» **DIRECTIONS**
The required result is a copy of each line below in which "grey" appears.

» **Records from a collection**
********************

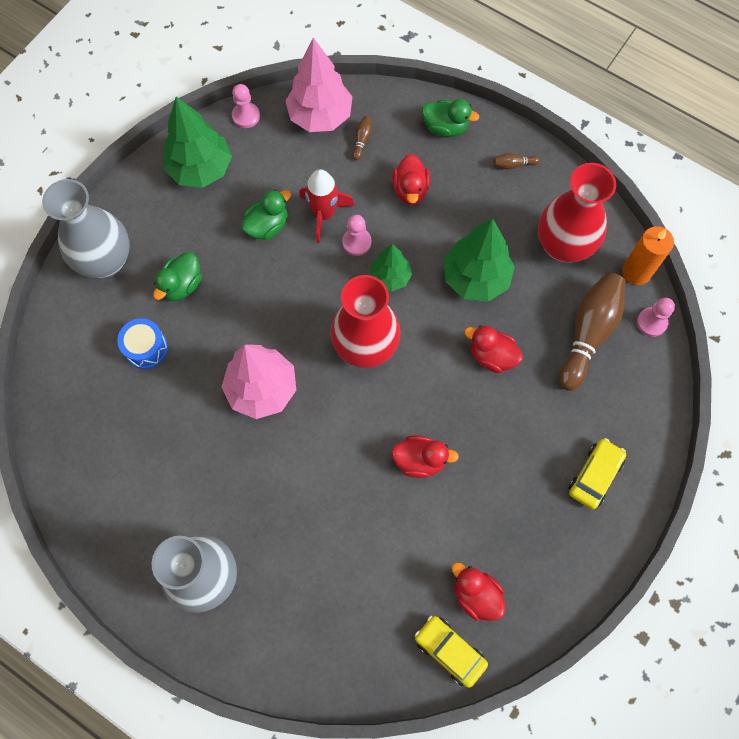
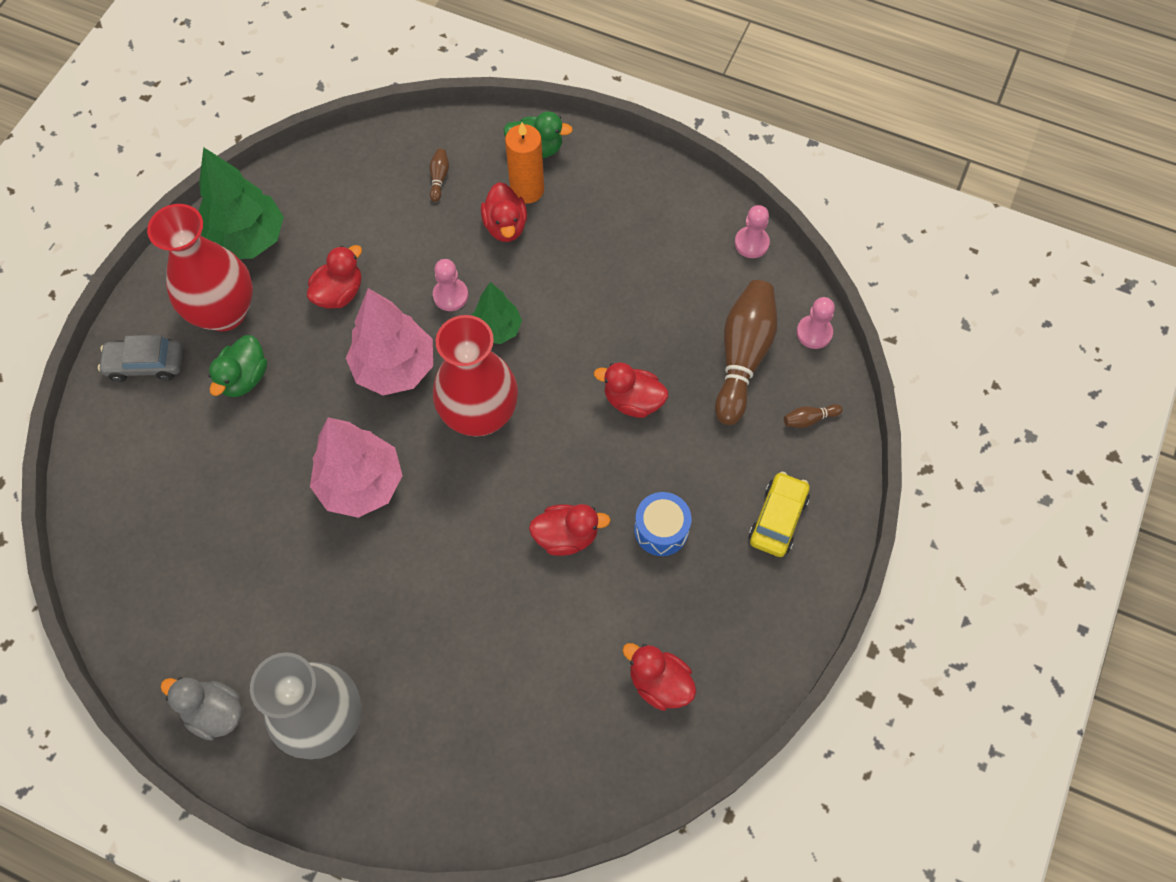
camera: 10 degrees left, 5 degrees down
(106, 261) = (146, 364): grey vase -> grey car
(122, 555) = (214, 712): none -> grey duck
(146, 348) = (210, 459): blue drum -> blue drum (661, 530)
(246, 116) = (294, 171): pink pawn -> pink pawn (751, 243)
(267, 226) = (339, 293): green duck -> red duck
(320, 116) = (384, 158): pink tree -> pink tree (395, 368)
(324, 214) = (406, 269): red rocket -> none
(450, 651) = (638, 755): yellow car -> none
(475, 278) = (599, 314): green tree -> none
(513, 164) = (623, 179): brown bowling pin -> brown bowling pin (809, 419)
(563, 246) = (696, 262): red vase -> red vase (224, 312)
(636, 272) = (786, 278): orange candle -> orange candle (527, 190)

********************

» **WRITTEN RESPONSE**
(106, 261) = (146, 364): grey vase -> grey car
(122, 555) = (214, 712): none -> grey duck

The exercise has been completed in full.